* [Exercise instructions]: Output only the lines of the entries that follow, starting at the one with "P203 pin 2: GND -> N_1" and running down to the one with "C4: 47uF (5V, GND) -> 22uF (5V, GND)", both included and unchanged.

* [Records from a collection]:

+===+

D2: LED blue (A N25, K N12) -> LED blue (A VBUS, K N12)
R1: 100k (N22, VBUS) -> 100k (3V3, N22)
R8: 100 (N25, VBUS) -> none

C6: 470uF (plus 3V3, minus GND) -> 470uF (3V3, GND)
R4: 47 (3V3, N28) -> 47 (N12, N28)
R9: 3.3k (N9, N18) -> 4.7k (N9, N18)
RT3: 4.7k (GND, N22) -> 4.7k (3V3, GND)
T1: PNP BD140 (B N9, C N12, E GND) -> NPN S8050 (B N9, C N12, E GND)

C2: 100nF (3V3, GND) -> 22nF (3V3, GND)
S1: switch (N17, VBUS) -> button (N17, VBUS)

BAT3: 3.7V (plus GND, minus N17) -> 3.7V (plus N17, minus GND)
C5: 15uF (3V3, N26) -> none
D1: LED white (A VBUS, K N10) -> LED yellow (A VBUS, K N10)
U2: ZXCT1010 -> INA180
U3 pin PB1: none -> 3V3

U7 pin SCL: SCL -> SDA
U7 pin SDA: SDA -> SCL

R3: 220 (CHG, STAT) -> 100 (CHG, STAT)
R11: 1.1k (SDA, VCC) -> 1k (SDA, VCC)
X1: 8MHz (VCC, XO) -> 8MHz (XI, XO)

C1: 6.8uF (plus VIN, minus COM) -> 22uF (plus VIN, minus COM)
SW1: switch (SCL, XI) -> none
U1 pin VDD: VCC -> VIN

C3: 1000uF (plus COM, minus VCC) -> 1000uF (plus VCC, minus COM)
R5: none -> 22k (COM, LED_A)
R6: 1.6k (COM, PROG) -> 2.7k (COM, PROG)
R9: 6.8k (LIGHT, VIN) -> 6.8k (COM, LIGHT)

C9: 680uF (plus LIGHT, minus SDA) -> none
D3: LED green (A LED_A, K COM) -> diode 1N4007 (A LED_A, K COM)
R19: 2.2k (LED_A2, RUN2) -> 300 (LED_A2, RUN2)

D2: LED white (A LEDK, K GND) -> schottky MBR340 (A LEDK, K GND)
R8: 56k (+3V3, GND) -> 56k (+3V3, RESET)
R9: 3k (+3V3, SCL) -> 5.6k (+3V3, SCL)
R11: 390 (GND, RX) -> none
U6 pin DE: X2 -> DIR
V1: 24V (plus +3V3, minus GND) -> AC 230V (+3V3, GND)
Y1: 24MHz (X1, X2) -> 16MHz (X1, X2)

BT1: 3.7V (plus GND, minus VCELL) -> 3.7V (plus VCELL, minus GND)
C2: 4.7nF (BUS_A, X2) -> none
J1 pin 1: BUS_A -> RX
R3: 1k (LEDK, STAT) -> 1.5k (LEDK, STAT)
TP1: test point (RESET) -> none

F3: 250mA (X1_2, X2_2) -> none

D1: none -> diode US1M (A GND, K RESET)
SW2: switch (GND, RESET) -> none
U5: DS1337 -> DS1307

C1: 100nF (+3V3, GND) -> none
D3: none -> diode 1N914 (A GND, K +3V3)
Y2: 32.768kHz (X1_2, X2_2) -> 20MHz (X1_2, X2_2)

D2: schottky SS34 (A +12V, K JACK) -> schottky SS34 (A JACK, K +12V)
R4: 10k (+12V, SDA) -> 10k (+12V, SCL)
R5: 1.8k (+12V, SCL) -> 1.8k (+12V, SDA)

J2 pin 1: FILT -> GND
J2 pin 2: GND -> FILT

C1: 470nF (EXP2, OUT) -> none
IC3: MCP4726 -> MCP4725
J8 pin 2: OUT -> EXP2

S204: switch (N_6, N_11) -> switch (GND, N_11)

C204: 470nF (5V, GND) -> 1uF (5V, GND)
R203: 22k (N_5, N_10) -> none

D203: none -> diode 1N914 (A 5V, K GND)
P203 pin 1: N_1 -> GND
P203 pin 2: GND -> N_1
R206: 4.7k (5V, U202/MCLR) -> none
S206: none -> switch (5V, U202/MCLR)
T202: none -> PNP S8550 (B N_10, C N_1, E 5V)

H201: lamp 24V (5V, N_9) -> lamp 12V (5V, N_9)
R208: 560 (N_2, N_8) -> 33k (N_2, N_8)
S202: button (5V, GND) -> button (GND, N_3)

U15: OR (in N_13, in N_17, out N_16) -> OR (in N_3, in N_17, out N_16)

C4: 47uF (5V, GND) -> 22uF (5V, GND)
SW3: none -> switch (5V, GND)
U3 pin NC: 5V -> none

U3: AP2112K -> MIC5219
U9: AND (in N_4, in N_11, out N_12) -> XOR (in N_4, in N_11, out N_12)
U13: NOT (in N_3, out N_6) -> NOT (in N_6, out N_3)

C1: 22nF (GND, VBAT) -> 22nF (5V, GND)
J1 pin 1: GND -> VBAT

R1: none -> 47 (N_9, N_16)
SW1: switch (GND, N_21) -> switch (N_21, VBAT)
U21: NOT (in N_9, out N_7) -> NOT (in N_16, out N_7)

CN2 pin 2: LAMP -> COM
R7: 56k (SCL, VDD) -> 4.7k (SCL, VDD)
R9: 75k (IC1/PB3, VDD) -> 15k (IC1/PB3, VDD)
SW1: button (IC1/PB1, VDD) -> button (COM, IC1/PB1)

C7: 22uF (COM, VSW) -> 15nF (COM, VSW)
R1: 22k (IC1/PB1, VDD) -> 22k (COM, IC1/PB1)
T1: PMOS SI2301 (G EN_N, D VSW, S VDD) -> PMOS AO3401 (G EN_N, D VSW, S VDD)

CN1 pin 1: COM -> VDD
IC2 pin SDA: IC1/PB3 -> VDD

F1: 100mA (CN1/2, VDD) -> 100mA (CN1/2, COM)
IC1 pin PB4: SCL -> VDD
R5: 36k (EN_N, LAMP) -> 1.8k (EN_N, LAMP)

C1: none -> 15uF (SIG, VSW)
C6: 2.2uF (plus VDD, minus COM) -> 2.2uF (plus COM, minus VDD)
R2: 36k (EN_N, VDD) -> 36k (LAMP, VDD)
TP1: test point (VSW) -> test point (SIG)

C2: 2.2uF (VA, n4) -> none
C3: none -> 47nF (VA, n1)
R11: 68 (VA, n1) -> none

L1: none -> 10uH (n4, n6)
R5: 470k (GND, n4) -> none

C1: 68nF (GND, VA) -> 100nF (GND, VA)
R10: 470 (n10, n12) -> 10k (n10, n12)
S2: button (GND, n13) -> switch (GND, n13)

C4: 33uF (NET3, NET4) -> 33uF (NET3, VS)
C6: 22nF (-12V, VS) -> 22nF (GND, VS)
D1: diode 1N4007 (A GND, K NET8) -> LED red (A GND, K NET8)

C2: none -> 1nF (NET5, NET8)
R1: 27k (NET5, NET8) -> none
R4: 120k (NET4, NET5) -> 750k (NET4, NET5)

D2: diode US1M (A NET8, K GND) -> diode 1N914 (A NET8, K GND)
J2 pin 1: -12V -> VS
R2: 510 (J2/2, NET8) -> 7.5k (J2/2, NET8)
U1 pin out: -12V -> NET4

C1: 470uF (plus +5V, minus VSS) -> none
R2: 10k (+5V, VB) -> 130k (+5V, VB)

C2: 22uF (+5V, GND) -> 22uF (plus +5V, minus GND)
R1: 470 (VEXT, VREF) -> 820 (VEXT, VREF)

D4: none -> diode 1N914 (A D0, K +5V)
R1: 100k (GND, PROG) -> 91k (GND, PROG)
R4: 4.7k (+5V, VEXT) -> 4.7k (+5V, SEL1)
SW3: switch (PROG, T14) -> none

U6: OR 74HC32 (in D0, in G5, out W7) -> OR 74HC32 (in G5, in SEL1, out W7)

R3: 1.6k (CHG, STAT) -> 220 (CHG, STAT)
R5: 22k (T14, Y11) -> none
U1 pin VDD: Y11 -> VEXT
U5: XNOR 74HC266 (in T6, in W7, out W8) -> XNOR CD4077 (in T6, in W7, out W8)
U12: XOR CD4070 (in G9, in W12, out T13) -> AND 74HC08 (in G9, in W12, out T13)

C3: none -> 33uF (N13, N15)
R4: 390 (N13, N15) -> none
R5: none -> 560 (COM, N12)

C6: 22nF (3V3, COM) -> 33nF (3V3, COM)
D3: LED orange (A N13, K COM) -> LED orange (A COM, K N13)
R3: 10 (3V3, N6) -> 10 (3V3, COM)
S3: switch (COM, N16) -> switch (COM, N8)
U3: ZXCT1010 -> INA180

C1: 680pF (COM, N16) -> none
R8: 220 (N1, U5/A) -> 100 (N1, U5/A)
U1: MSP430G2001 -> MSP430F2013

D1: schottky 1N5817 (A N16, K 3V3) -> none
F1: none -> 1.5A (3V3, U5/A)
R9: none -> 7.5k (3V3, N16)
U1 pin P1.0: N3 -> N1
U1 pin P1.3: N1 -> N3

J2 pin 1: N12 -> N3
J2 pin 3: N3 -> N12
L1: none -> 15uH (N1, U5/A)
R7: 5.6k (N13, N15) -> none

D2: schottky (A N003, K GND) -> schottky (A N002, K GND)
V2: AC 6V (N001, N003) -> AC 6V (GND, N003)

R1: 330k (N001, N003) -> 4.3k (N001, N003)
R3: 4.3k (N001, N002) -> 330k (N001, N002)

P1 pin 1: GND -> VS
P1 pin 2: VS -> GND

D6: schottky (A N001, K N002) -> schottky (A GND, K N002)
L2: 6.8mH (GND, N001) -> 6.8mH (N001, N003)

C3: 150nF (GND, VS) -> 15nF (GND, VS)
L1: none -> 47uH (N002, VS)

+===+

* [Answer below]:
P203 pin 2: GND -> N_1
R206: 4.7k (5V, U202/MCLR) -> none
S206: none -> switch (5V, U202/MCLR)
T202: none -> PNP S8550 (B N_10, C N_1, E 5V)

H201: lamp 24V (5V, N_9) -> lamp 12V (5V, N_9)
R208: 560 (N_2, N_8) -> 33k (N_2, N_8)
S202: button (5V, GND) -> button (GND, N_3)

U15: OR (in N_13, in N_17, out N_16) -> OR (in N_3, in N_17, out N_16)

C4: 47uF (5V, GND) -> 22uF (5V, GND)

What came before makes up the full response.